▶ [Data for analysis]
-------------------------
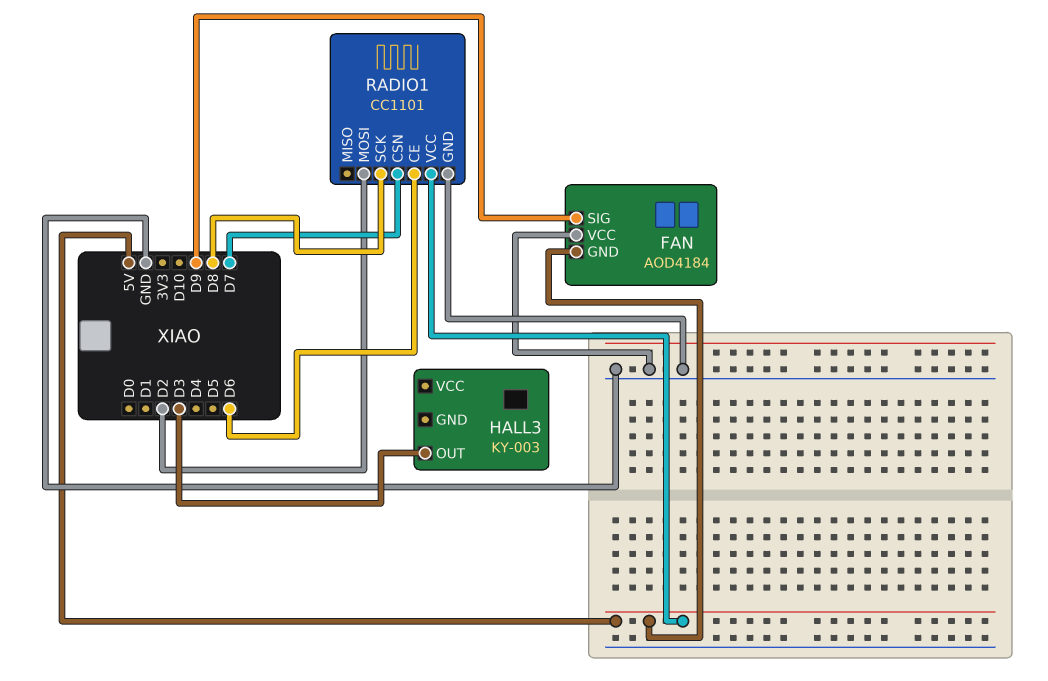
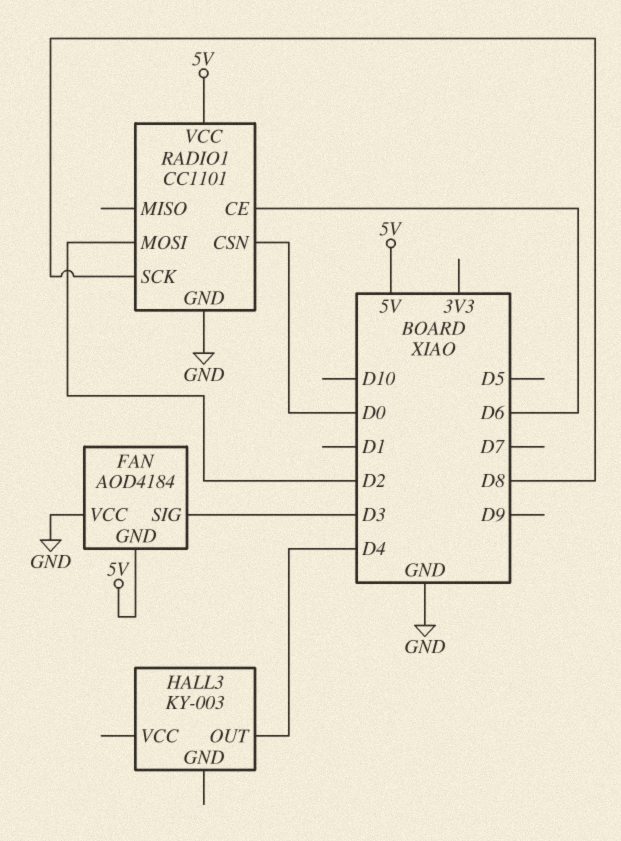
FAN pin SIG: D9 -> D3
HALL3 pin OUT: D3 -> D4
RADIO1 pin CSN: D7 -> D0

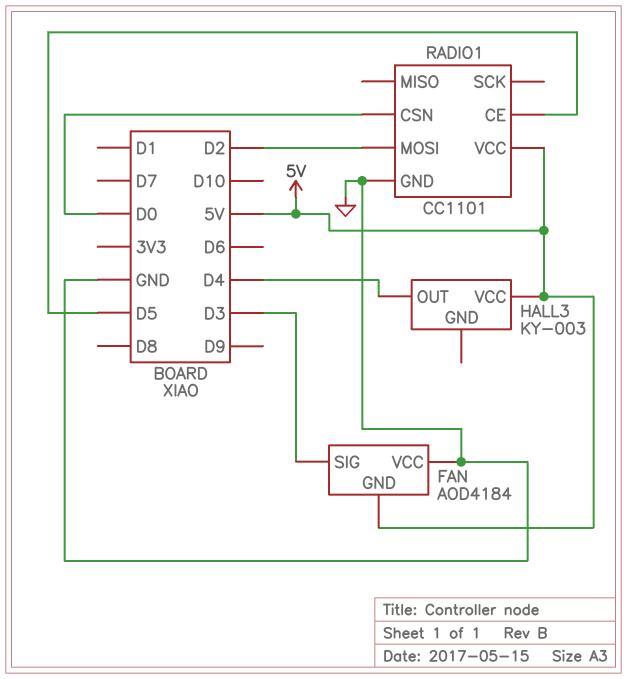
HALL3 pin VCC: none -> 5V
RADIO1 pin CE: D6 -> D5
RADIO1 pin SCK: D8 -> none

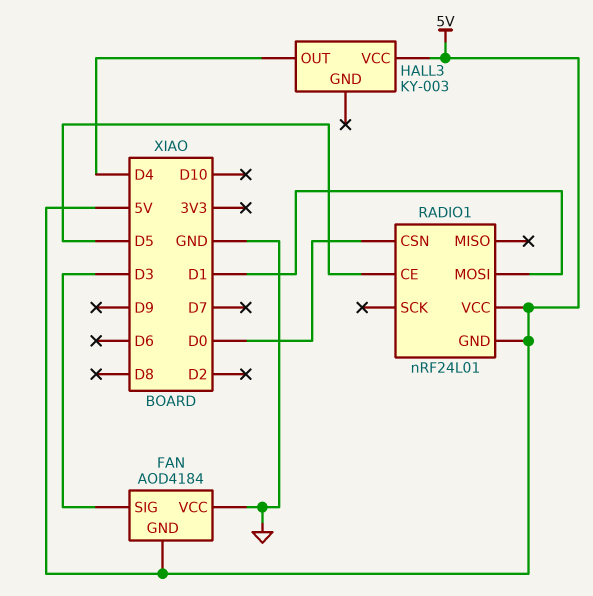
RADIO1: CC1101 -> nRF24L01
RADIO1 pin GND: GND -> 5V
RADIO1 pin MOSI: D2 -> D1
-------------------------
Keep the pictures out and print all the records exactly as they are.

FAN pin SIG: D9 -> D3
HALL3 pin OUT: D3 -> D4
RADIO1 pin CSN: D7 -> D0

HALL3 pin VCC: none -> 5V
RADIO1 pin CE: D6 -> D5
RADIO1 pin SCK: D8 -> none

RADIO1: CC1101 -> nRF24L01
RADIO1 pin GND: GND -> 5V
RADIO1 pin MOSI: D2 -> D1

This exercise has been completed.